Entries provided:
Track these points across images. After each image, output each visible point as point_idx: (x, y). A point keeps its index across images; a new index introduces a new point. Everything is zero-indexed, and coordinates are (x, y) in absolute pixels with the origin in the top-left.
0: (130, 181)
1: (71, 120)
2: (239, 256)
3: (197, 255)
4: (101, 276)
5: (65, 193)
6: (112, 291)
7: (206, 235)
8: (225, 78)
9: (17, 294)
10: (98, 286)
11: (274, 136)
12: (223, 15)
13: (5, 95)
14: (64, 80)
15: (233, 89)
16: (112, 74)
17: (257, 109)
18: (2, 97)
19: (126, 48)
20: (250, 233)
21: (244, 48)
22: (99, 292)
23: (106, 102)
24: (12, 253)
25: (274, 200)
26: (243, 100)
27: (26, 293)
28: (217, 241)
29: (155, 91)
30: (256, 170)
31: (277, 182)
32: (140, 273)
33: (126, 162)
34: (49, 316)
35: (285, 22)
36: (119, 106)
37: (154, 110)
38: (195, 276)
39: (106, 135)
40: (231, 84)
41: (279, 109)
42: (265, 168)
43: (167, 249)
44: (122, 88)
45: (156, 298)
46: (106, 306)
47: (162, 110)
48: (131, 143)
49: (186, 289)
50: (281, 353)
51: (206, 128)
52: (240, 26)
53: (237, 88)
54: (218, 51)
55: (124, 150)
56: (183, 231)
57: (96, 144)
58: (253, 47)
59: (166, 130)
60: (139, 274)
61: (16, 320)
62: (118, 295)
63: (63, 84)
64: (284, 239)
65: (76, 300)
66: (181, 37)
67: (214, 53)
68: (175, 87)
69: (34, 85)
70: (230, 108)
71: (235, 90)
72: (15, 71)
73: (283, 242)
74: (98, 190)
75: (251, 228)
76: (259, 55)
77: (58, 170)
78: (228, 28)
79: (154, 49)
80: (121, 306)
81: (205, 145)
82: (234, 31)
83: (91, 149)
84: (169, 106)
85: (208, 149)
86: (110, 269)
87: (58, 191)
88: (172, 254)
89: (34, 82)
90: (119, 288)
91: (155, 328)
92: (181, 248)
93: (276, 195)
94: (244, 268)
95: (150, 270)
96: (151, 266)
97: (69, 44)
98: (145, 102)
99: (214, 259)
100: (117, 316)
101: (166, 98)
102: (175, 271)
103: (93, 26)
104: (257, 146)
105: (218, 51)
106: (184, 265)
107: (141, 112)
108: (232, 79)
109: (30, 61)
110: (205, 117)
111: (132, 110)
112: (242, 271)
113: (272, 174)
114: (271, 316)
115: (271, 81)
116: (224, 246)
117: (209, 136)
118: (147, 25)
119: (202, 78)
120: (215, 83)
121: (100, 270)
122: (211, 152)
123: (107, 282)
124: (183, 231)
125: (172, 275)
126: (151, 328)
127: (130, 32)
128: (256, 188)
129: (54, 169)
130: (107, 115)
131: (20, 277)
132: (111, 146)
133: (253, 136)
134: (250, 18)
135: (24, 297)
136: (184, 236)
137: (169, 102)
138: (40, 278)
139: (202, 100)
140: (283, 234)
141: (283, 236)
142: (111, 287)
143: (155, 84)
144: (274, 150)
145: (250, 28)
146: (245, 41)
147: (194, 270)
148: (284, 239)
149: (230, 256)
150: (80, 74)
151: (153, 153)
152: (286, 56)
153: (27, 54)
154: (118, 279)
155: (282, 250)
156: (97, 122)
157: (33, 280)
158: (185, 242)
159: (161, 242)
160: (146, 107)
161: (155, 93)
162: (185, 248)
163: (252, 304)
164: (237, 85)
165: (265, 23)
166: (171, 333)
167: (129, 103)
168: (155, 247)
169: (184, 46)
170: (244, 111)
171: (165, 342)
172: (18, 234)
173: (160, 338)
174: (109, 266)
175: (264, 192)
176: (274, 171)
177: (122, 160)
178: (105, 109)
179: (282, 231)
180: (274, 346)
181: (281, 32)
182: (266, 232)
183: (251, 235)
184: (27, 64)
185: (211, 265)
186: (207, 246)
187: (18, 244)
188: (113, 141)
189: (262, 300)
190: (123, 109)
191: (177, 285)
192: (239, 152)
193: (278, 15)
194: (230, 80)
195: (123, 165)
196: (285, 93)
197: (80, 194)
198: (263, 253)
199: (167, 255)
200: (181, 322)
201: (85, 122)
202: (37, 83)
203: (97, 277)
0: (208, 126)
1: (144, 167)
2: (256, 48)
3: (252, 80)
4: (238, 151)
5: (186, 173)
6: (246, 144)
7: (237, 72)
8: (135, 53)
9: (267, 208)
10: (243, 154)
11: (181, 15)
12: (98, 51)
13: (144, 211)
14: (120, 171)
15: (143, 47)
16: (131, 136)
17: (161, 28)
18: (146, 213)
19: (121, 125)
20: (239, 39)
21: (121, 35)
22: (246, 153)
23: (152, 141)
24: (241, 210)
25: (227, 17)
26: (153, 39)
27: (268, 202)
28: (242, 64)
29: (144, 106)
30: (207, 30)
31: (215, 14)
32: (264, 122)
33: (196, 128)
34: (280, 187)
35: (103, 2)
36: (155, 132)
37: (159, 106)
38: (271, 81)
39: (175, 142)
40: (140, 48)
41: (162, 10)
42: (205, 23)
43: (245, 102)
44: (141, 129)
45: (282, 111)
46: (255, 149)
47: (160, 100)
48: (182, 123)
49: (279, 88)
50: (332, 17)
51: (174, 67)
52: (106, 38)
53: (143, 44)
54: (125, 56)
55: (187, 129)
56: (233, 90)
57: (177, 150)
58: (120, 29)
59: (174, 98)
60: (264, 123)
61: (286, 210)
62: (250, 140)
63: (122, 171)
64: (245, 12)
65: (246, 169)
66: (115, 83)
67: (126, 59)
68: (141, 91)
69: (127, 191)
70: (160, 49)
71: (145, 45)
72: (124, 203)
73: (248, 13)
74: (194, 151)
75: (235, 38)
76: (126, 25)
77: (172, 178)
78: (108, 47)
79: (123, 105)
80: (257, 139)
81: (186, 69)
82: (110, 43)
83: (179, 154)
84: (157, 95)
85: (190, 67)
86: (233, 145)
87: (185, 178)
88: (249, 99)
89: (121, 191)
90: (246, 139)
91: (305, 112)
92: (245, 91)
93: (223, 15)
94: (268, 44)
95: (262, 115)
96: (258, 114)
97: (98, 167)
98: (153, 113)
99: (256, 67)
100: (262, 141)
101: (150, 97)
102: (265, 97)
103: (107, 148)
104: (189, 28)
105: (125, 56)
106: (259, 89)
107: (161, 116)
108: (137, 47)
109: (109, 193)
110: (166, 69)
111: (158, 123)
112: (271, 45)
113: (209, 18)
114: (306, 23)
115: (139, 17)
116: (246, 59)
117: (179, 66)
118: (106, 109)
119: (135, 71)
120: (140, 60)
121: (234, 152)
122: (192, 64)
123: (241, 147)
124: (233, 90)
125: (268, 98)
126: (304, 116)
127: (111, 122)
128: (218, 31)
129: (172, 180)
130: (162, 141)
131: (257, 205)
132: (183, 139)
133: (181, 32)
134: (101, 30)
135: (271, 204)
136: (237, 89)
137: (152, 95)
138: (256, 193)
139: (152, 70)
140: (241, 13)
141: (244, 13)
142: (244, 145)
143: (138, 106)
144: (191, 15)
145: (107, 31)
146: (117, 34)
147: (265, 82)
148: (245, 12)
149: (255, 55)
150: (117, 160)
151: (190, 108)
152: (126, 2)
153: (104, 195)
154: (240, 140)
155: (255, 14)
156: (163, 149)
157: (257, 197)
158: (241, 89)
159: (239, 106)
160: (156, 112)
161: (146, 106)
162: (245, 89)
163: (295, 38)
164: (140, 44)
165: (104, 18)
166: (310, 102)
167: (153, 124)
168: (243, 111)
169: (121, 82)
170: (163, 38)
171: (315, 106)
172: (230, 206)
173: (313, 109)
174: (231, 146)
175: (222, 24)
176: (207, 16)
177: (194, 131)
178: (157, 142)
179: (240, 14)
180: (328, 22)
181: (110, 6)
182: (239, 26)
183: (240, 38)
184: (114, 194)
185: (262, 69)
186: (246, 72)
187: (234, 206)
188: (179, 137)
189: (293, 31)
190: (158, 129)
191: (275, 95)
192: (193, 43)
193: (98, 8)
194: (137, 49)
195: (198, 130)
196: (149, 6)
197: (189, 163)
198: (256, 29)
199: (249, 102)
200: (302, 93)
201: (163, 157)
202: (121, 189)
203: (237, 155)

What this task involves:
Copy the records word for word, starting at the beginning of the records and ending with the line that contains "3: (197, 255)", including both of those lines.

Exercise result:
Track these points across images. After each image, output each visible point as point_idx: (x, y). A point keeps its index across images; a new index introduces a new point. Everything is zero-indexed, and coordinates are (x, y) in absolute pixels with the origin in the top-left.
0: (130, 181)
1: (71, 120)
2: (239, 256)
3: (197, 255)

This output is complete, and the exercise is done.